§ **DIRECTIONS FOR THIS TASK**: Look for "carton" in the material below and show each line that contains it.
++++++++++
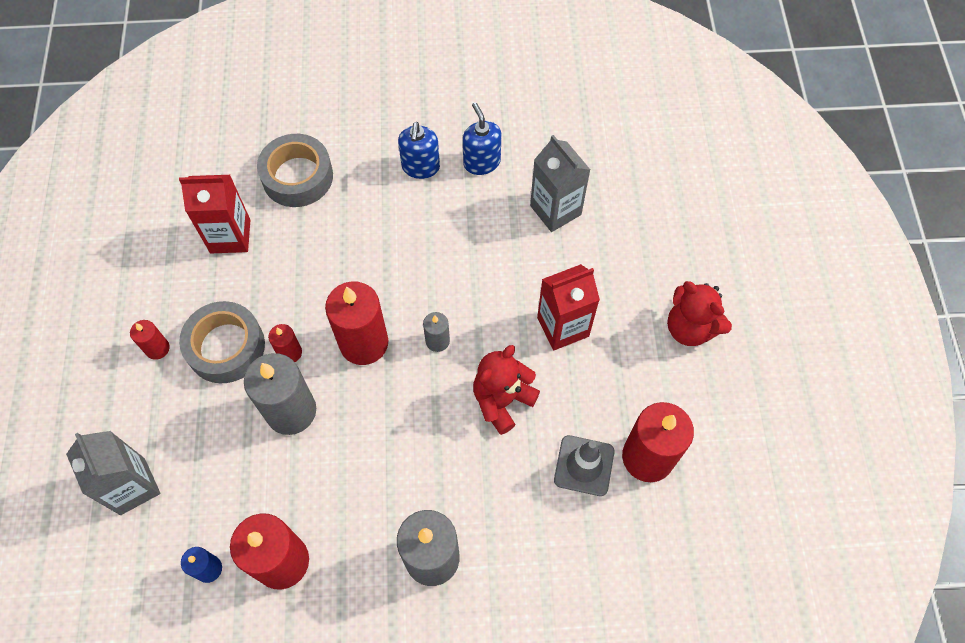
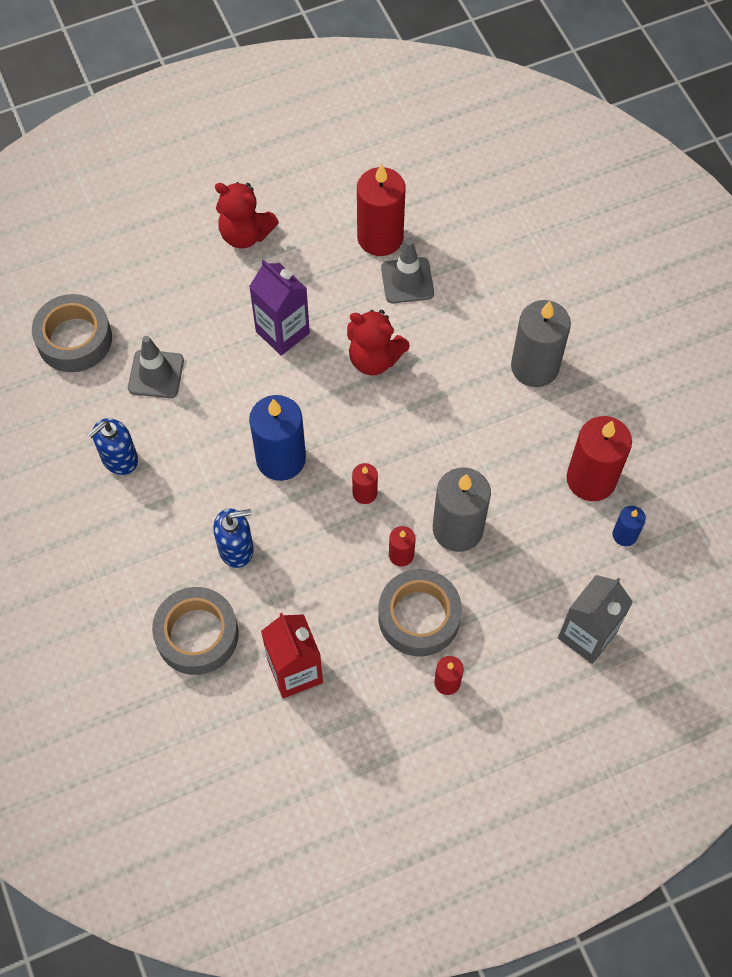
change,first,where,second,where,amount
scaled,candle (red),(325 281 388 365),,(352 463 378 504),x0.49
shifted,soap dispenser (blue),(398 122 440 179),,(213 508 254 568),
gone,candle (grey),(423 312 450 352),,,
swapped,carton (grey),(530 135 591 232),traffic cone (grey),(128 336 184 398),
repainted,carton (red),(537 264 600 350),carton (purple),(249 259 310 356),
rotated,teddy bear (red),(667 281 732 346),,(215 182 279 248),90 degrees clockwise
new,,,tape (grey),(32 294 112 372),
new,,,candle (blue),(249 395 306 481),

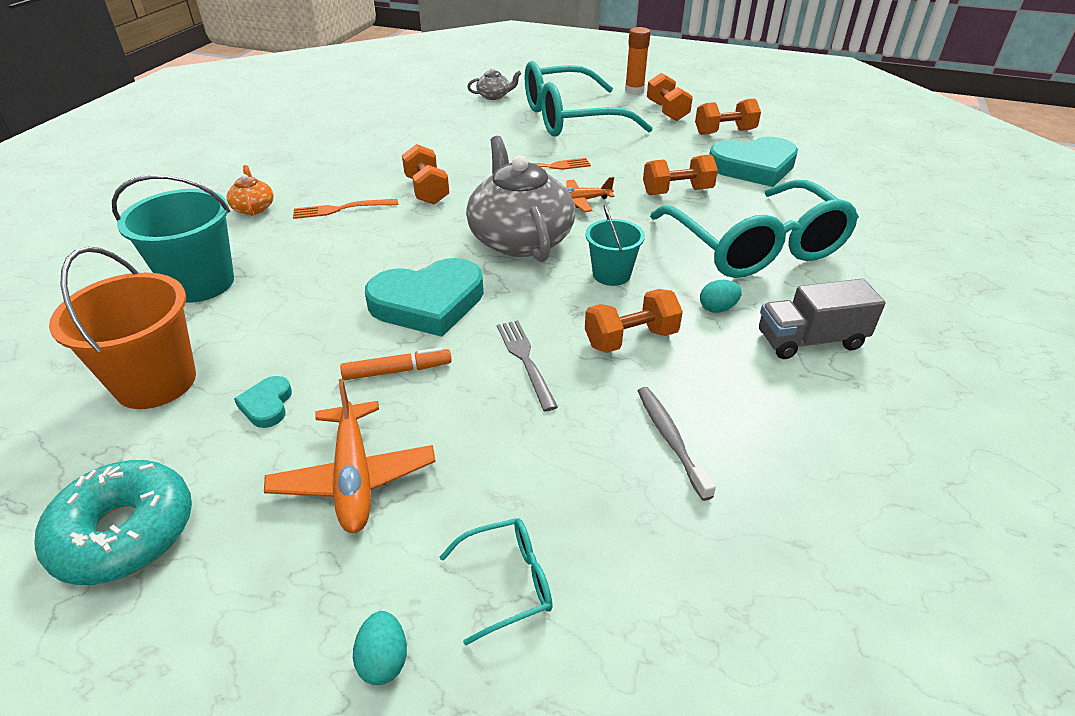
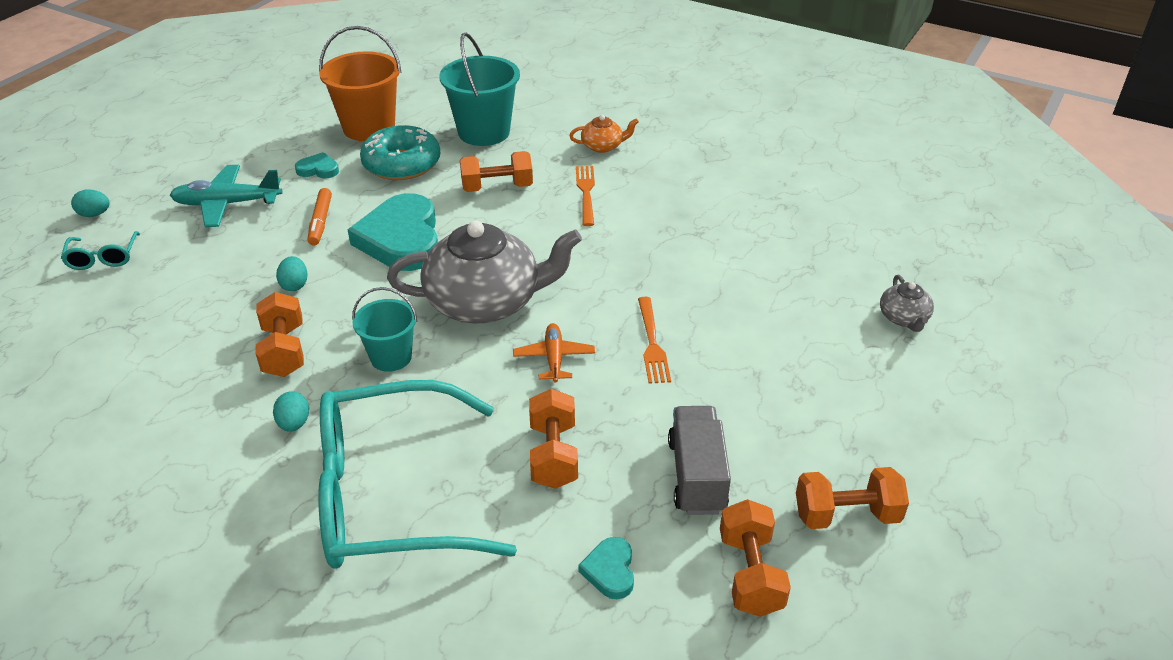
change,first,where,second,where,amount
shifted,donut (turquoise),(35 460 192 585),,(360 125 440 180),
repainted,plane (orange),(264 378 436 533),plane (turquoise),(170 165 282 227),
shifted,dumbbell (orange),(402 144 449 205),,(460 151 533 192),
swapped,fork (grey),(497 320 558 411),egg (turquoise),(276 256 308 291),
gone,glasses (turquoise),(525 61 653 137),,,
gone,glue stick (orange),(625 27 650 95),,,
gone,toothbrush (grey),(638 387 716 501),,,
scaled,heart (turquoise),(709 137 798 187),,(578 537 634 599),x0.45
shifted,truck (grey),(759 279 886 359),,(668 406 731 515),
++++++++++
§ **ANSWER FOR THE TASK**:
swapped,carton (grey),(530 135 591 232),traffic cone (grey),(128 336 184 398),
repainted,carton (red),(537 264 600 350),carton (purple),(249 259 310 356),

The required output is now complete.